■ Task requirements: Below are some records; quote exactly the lines from the one that contains "C6: 33nF (GND, NET3) -> 33nF (NET3, NET26)" through the one that contains "R12: 27k (GND, W4) -> 27k (GND, W6)", inclusive, and no others.

Records from a data collection
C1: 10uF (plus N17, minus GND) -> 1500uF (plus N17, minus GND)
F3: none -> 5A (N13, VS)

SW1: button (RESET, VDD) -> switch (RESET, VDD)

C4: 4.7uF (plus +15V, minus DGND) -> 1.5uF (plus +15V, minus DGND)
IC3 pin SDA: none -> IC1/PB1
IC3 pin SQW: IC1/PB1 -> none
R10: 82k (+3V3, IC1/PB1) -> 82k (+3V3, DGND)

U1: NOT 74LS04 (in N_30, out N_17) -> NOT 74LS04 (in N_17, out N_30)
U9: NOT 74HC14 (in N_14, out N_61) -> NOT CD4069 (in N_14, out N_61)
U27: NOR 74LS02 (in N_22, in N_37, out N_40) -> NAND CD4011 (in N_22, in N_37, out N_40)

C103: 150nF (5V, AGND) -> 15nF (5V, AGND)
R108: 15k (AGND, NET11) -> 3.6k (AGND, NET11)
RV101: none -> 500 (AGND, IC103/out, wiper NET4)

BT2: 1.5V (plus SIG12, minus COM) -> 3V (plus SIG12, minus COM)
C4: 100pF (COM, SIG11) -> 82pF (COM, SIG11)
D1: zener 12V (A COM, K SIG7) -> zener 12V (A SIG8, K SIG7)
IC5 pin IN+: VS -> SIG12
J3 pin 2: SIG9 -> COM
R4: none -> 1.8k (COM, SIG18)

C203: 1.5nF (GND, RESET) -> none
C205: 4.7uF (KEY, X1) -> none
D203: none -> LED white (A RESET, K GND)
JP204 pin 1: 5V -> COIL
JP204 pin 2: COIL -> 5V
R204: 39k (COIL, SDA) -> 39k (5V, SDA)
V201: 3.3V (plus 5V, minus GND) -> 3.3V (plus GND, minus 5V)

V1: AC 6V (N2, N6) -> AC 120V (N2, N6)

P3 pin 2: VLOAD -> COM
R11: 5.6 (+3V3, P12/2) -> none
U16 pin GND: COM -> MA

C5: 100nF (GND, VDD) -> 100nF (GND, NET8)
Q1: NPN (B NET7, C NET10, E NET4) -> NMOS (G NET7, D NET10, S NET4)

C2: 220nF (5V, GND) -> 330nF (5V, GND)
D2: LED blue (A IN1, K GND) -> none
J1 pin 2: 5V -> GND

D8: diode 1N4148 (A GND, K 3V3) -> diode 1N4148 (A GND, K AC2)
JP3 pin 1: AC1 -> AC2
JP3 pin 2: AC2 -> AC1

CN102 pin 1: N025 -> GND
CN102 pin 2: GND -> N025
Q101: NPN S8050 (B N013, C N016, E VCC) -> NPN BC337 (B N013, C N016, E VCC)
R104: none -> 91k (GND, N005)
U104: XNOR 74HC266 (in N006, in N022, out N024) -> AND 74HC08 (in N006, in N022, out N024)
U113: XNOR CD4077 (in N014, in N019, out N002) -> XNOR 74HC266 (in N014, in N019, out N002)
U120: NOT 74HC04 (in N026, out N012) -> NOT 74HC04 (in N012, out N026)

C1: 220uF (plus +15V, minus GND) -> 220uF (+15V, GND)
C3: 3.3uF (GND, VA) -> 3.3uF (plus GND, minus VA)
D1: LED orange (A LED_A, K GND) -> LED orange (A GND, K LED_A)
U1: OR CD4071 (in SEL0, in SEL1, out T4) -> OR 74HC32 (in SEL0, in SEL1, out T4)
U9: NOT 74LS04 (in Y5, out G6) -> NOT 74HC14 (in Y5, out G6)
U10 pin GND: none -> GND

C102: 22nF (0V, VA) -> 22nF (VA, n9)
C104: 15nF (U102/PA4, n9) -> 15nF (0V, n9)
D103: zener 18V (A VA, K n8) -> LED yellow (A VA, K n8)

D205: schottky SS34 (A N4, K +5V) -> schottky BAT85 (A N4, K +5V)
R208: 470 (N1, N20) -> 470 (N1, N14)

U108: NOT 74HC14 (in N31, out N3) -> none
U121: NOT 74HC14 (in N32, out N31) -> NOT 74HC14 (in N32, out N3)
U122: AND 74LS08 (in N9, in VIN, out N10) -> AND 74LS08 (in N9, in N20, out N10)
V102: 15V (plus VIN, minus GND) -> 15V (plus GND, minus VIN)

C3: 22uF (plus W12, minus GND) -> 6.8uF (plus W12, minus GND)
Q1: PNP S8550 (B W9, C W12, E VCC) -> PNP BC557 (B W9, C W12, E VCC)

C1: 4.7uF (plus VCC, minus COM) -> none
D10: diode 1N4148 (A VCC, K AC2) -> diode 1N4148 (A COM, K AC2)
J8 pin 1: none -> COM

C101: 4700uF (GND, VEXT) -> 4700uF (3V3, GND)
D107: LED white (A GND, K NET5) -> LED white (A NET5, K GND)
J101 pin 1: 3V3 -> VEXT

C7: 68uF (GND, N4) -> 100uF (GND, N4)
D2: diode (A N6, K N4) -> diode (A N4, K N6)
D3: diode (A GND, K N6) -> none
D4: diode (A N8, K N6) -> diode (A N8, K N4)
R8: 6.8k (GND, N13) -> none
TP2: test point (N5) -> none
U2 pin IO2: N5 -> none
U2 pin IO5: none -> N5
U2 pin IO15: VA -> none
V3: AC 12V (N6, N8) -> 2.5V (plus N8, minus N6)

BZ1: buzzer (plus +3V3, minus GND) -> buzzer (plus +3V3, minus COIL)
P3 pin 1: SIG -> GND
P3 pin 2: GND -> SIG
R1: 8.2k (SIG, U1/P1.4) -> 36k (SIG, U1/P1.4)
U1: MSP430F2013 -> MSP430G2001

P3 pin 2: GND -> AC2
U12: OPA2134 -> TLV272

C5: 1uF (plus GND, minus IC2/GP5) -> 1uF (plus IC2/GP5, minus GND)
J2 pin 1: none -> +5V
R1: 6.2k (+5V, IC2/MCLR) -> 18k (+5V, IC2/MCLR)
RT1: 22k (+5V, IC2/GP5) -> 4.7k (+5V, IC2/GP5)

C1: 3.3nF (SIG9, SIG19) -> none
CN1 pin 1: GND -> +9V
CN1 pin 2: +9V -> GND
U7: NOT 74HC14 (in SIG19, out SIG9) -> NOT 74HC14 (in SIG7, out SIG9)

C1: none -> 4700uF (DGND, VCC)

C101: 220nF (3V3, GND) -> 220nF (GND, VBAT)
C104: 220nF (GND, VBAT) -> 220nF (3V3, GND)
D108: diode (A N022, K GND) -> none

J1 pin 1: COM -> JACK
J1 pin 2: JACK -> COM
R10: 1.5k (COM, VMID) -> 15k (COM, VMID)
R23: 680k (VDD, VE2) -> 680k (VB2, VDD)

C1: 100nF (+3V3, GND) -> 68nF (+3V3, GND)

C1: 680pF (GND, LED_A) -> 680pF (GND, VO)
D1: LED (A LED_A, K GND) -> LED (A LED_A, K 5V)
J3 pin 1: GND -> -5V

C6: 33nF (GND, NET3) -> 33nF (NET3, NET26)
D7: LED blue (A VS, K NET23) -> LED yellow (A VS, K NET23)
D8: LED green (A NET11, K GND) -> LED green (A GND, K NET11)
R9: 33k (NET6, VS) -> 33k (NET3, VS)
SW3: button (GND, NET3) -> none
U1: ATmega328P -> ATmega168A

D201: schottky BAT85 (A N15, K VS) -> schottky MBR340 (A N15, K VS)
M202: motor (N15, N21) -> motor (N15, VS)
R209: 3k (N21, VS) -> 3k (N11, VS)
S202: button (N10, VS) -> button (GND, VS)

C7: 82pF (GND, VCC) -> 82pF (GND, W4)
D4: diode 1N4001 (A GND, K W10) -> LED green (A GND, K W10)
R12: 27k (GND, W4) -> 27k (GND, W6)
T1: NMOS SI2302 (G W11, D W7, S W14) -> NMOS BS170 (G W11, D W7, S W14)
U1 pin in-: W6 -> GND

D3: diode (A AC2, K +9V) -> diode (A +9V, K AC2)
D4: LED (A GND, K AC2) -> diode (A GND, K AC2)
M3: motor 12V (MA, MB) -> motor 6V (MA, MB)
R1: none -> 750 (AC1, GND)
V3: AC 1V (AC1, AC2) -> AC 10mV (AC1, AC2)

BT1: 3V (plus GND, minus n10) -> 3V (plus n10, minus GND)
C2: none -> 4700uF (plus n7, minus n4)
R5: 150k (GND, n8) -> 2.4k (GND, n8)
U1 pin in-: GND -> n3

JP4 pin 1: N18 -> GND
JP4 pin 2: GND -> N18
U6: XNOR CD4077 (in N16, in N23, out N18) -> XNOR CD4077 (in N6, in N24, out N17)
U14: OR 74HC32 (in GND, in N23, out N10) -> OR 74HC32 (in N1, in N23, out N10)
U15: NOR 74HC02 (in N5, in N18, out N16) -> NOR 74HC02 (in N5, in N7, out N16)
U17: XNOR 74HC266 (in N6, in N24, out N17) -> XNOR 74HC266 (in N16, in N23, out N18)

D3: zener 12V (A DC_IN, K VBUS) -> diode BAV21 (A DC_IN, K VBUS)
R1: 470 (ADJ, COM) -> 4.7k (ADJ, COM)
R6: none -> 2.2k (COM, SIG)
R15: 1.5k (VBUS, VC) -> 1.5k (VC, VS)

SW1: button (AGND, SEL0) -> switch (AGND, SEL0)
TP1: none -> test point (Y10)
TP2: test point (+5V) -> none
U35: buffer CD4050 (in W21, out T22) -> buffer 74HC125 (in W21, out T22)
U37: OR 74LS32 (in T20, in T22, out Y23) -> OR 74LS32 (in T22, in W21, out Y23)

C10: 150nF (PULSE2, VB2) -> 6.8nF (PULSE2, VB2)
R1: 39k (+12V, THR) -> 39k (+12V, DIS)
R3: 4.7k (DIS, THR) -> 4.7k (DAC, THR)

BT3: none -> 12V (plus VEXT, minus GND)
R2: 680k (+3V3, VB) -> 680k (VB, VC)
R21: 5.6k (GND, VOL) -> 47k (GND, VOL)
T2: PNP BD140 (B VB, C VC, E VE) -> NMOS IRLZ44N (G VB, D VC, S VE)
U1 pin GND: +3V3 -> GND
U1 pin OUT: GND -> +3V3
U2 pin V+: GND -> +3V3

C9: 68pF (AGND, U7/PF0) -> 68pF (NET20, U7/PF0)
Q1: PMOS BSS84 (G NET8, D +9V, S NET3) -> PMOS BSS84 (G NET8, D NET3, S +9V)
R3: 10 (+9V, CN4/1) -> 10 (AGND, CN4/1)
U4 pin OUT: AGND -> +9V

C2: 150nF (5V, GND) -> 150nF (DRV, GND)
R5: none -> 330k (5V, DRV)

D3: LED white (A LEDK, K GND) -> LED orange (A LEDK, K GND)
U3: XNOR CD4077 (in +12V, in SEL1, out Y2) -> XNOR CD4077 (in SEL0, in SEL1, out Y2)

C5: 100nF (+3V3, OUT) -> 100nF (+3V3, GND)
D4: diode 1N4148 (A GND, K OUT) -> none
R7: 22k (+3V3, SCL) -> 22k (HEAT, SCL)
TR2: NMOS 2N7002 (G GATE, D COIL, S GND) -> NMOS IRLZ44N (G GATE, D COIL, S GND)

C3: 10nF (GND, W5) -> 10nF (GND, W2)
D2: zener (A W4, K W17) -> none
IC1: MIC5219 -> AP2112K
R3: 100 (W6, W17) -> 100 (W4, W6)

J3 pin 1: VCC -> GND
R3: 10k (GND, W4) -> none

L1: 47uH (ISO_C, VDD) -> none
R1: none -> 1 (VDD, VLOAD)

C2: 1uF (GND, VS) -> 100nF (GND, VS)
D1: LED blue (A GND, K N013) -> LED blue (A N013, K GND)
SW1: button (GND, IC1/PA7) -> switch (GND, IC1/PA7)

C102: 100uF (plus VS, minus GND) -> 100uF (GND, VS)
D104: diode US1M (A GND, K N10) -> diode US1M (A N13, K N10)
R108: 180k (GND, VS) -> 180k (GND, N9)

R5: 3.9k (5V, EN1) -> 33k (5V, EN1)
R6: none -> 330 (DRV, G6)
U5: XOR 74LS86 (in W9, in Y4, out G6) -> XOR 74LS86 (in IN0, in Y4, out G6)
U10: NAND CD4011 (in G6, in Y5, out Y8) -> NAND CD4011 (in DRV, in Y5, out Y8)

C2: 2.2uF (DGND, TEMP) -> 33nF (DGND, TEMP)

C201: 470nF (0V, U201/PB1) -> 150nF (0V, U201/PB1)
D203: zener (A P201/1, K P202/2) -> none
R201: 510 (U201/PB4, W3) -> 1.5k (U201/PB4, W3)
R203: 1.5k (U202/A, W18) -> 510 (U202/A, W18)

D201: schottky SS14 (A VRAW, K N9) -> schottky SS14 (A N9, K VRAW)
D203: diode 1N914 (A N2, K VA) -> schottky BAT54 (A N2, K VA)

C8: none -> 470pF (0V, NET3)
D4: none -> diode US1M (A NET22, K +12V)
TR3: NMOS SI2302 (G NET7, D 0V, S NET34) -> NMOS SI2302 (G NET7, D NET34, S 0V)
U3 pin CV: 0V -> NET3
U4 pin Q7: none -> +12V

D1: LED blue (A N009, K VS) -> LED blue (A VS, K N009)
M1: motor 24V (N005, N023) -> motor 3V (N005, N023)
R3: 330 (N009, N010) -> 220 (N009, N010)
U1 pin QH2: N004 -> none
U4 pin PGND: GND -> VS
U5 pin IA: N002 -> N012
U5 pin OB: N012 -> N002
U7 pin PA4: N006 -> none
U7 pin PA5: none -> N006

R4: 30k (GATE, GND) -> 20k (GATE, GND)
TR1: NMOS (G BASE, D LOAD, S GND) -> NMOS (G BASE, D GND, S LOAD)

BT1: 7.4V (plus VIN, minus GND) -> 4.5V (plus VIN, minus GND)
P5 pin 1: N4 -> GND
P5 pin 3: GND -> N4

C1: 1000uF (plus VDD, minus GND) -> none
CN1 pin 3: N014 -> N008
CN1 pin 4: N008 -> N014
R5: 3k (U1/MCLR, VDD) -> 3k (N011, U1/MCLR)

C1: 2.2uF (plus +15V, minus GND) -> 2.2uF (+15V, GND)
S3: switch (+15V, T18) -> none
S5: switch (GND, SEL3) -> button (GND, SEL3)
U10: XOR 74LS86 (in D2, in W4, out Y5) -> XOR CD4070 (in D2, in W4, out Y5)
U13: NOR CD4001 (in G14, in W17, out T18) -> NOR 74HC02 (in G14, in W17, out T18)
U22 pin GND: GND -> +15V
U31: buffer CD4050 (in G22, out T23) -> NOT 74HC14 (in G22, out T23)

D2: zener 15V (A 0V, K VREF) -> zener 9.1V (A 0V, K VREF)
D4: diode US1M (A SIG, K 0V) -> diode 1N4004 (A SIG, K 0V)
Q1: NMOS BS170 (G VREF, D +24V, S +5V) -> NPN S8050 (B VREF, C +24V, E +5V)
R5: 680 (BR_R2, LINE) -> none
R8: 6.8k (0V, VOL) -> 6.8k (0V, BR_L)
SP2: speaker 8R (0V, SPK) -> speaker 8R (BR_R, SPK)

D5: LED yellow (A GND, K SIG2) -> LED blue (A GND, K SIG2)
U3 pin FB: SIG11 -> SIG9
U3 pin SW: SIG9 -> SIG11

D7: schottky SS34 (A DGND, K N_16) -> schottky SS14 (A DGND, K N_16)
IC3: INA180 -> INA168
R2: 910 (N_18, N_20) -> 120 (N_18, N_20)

■ Output below:
C6: 33nF (GND, NET3) -> 33nF (NET3, NET26)
D7: LED blue (A VS, K NET23) -> LED yellow (A VS, K NET23)
D8: LED green (A NET11, K GND) -> LED green (A GND, K NET11)
R9: 33k (NET6, VS) -> 33k (NET3, VS)
SW3: button (GND, NET3) -> none
U1: ATmega328P -> ATmega168A

D201: schottky BAT85 (A N15, K VS) -> schottky MBR340 (A N15, K VS)
M202: motor (N15, N21) -> motor (N15, VS)
R209: 3k (N21, VS) -> 3k (N11, VS)
S202: button (N10, VS) -> button (GND, VS)

C7: 82pF (GND, VCC) -> 82pF (GND, W4)
D4: diode 1N4001 (A GND, K W10) -> LED green (A GND, K W10)
R12: 27k (GND, W4) -> 27k (GND, W6)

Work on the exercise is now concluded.